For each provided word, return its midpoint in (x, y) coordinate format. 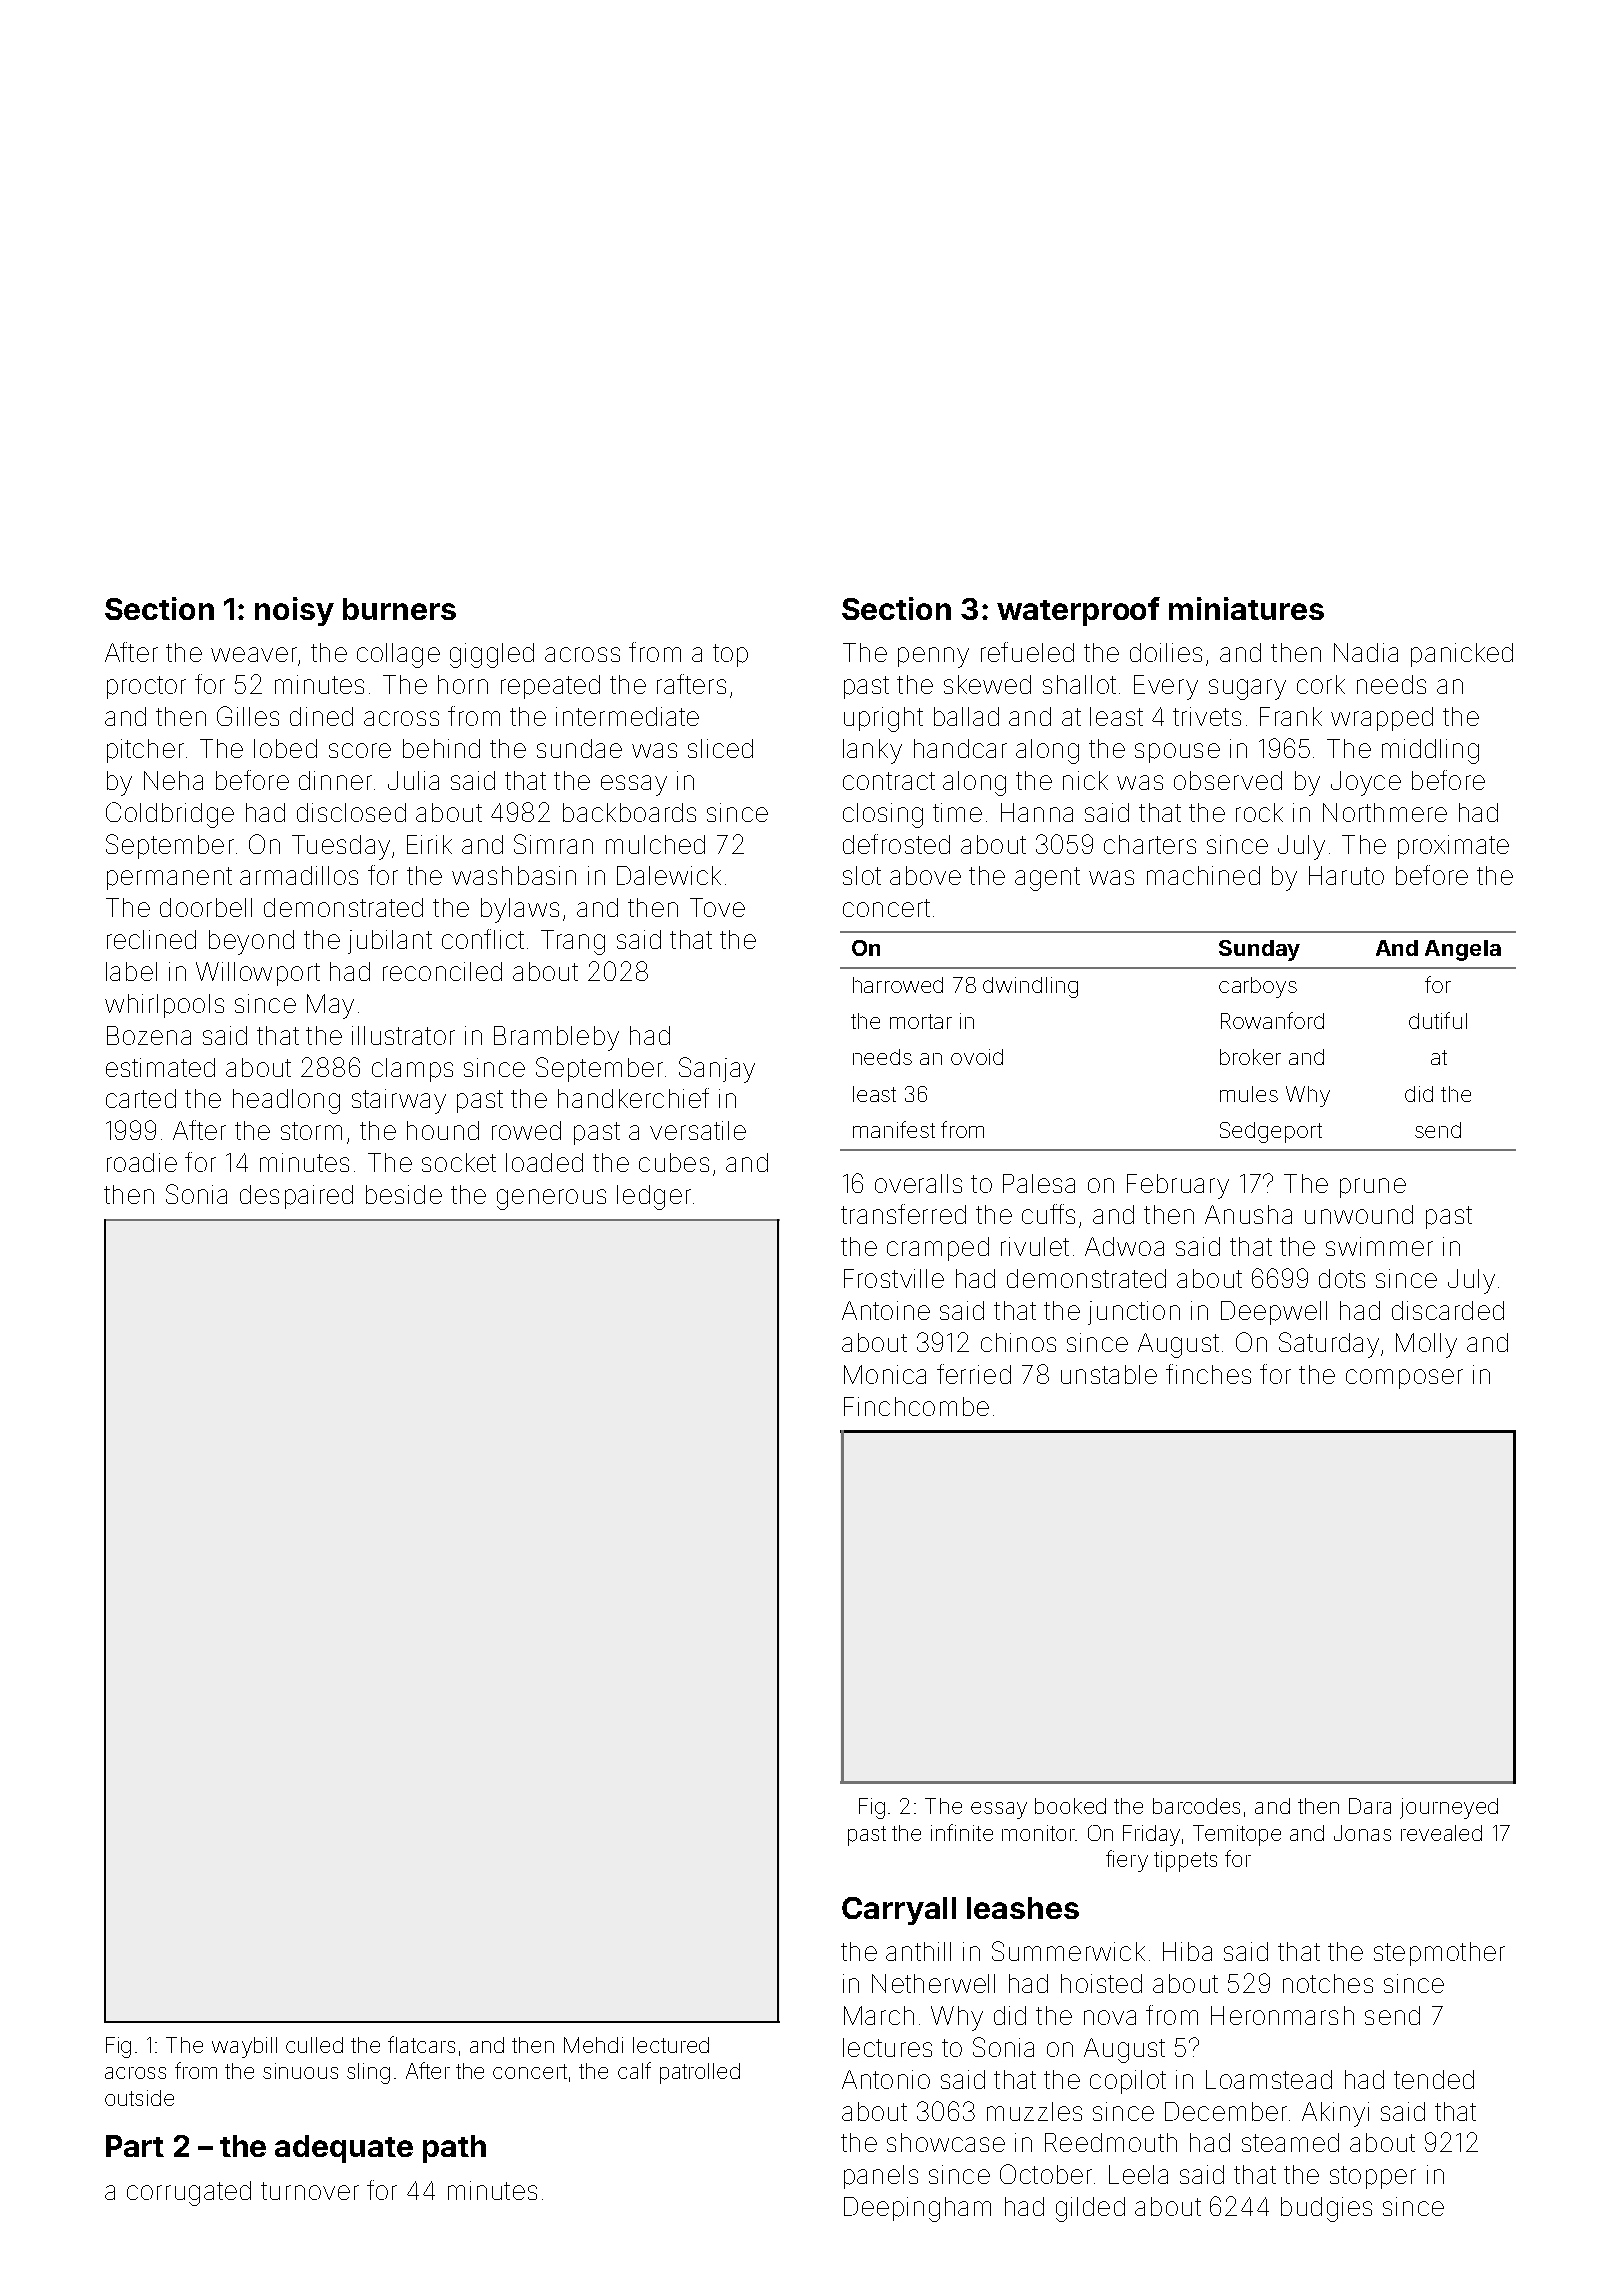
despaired (296, 1197)
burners (399, 609)
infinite (962, 1832)
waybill (244, 2047)
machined (1203, 875)
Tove (717, 907)
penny (933, 657)
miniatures (1246, 608)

■ ■ ■

Objective: Rewrite the lines above as a Markdown table with the columns Row and Line. Include only the line containing "infinite (962, 1832)" through the last line, inclusive, with each line numbered in order and blank lines skipped.

Solution to this problem:
| Row | Line |
|---|---|
| 1 | infinite (962, 1832) |
| 2 | waybill (244, 2047) |
| 3 | machined (1203, 875) |
| 4 | Tove (717, 907) |
| 5 | penny (933, 657) |
| 6 | miniatures (1246, 608) |